*ACTION ITEM*:
Your output should be the lines below from the one holding "ENC2 pin SW: none -> D8" through the one holding "FAN3 pin SIG: D8 -> D5", transcribed exactly, with no pictures.

*RECORDS SUPPLIED*:
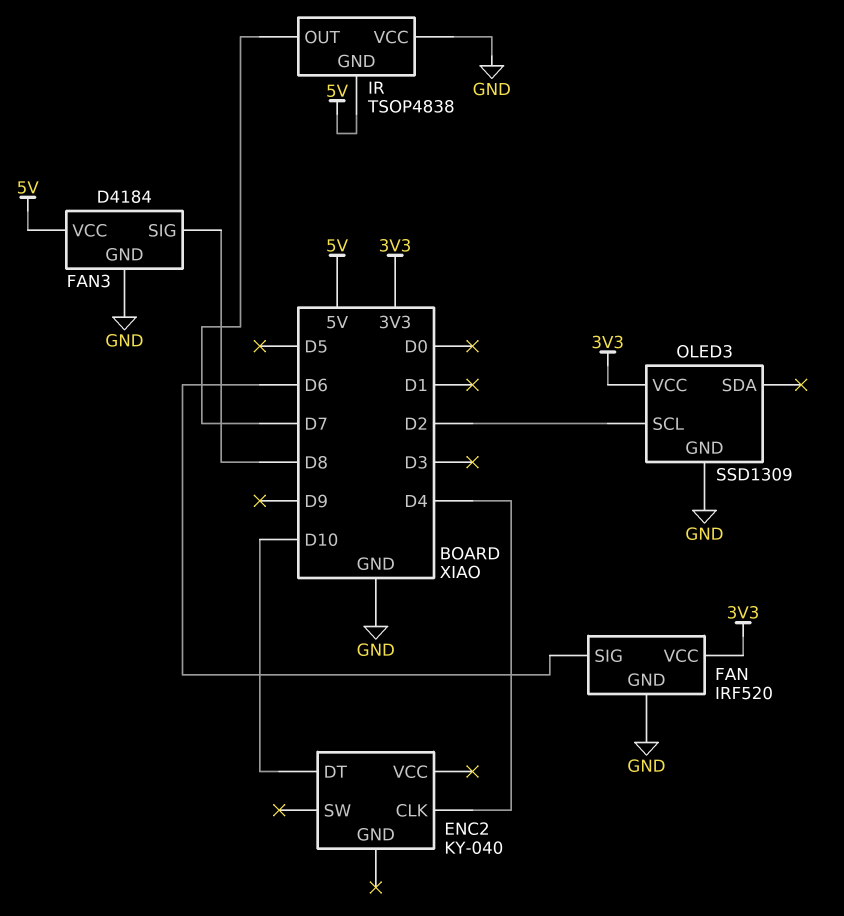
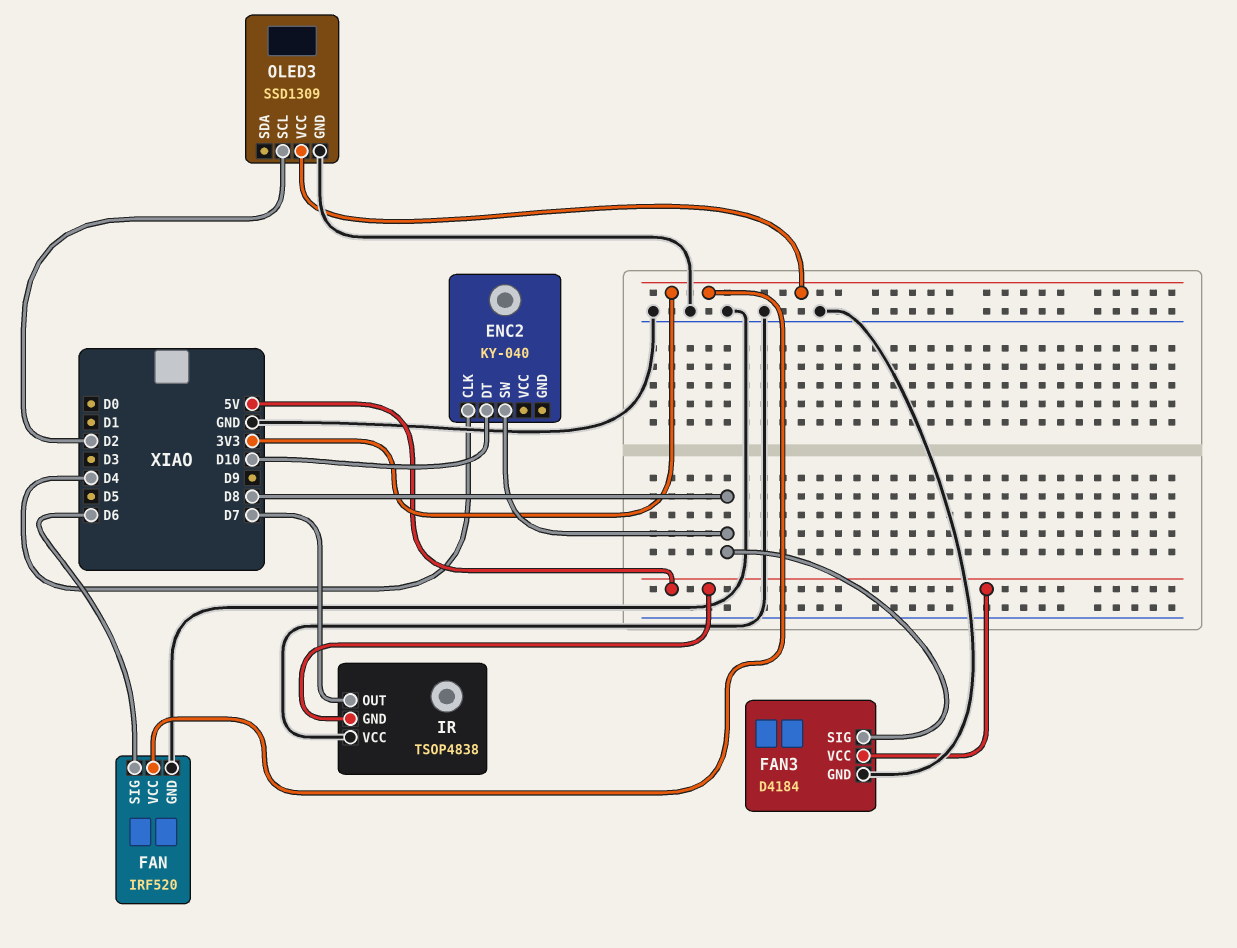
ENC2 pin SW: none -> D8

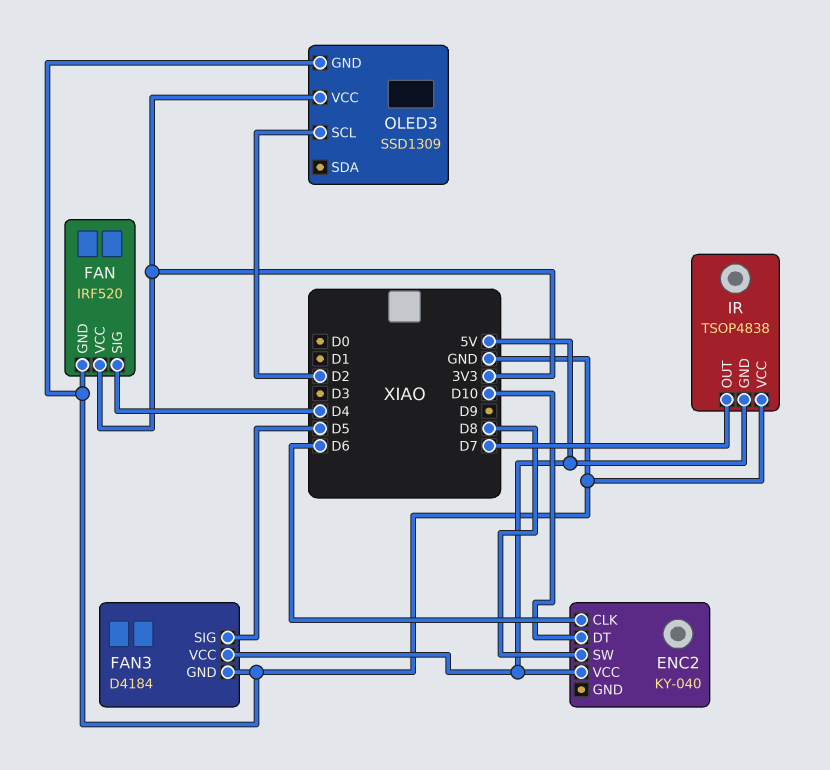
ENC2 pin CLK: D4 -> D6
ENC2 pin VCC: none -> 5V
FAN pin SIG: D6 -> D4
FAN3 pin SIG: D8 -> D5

...

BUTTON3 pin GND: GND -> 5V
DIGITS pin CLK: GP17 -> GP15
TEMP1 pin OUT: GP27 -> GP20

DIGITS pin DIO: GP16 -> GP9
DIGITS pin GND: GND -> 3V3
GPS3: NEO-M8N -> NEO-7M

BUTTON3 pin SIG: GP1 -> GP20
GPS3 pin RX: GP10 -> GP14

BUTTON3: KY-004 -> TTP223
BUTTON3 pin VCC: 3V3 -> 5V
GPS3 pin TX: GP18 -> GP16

*OUTPUT FOR THIS EXERCISE*:
ENC2 pin SW: none -> D8

ENC2 pin CLK: D4 -> D6
ENC2 pin VCC: none -> 5V
FAN pin SIG: D6 -> D4
FAN3 pin SIG: D8 -> D5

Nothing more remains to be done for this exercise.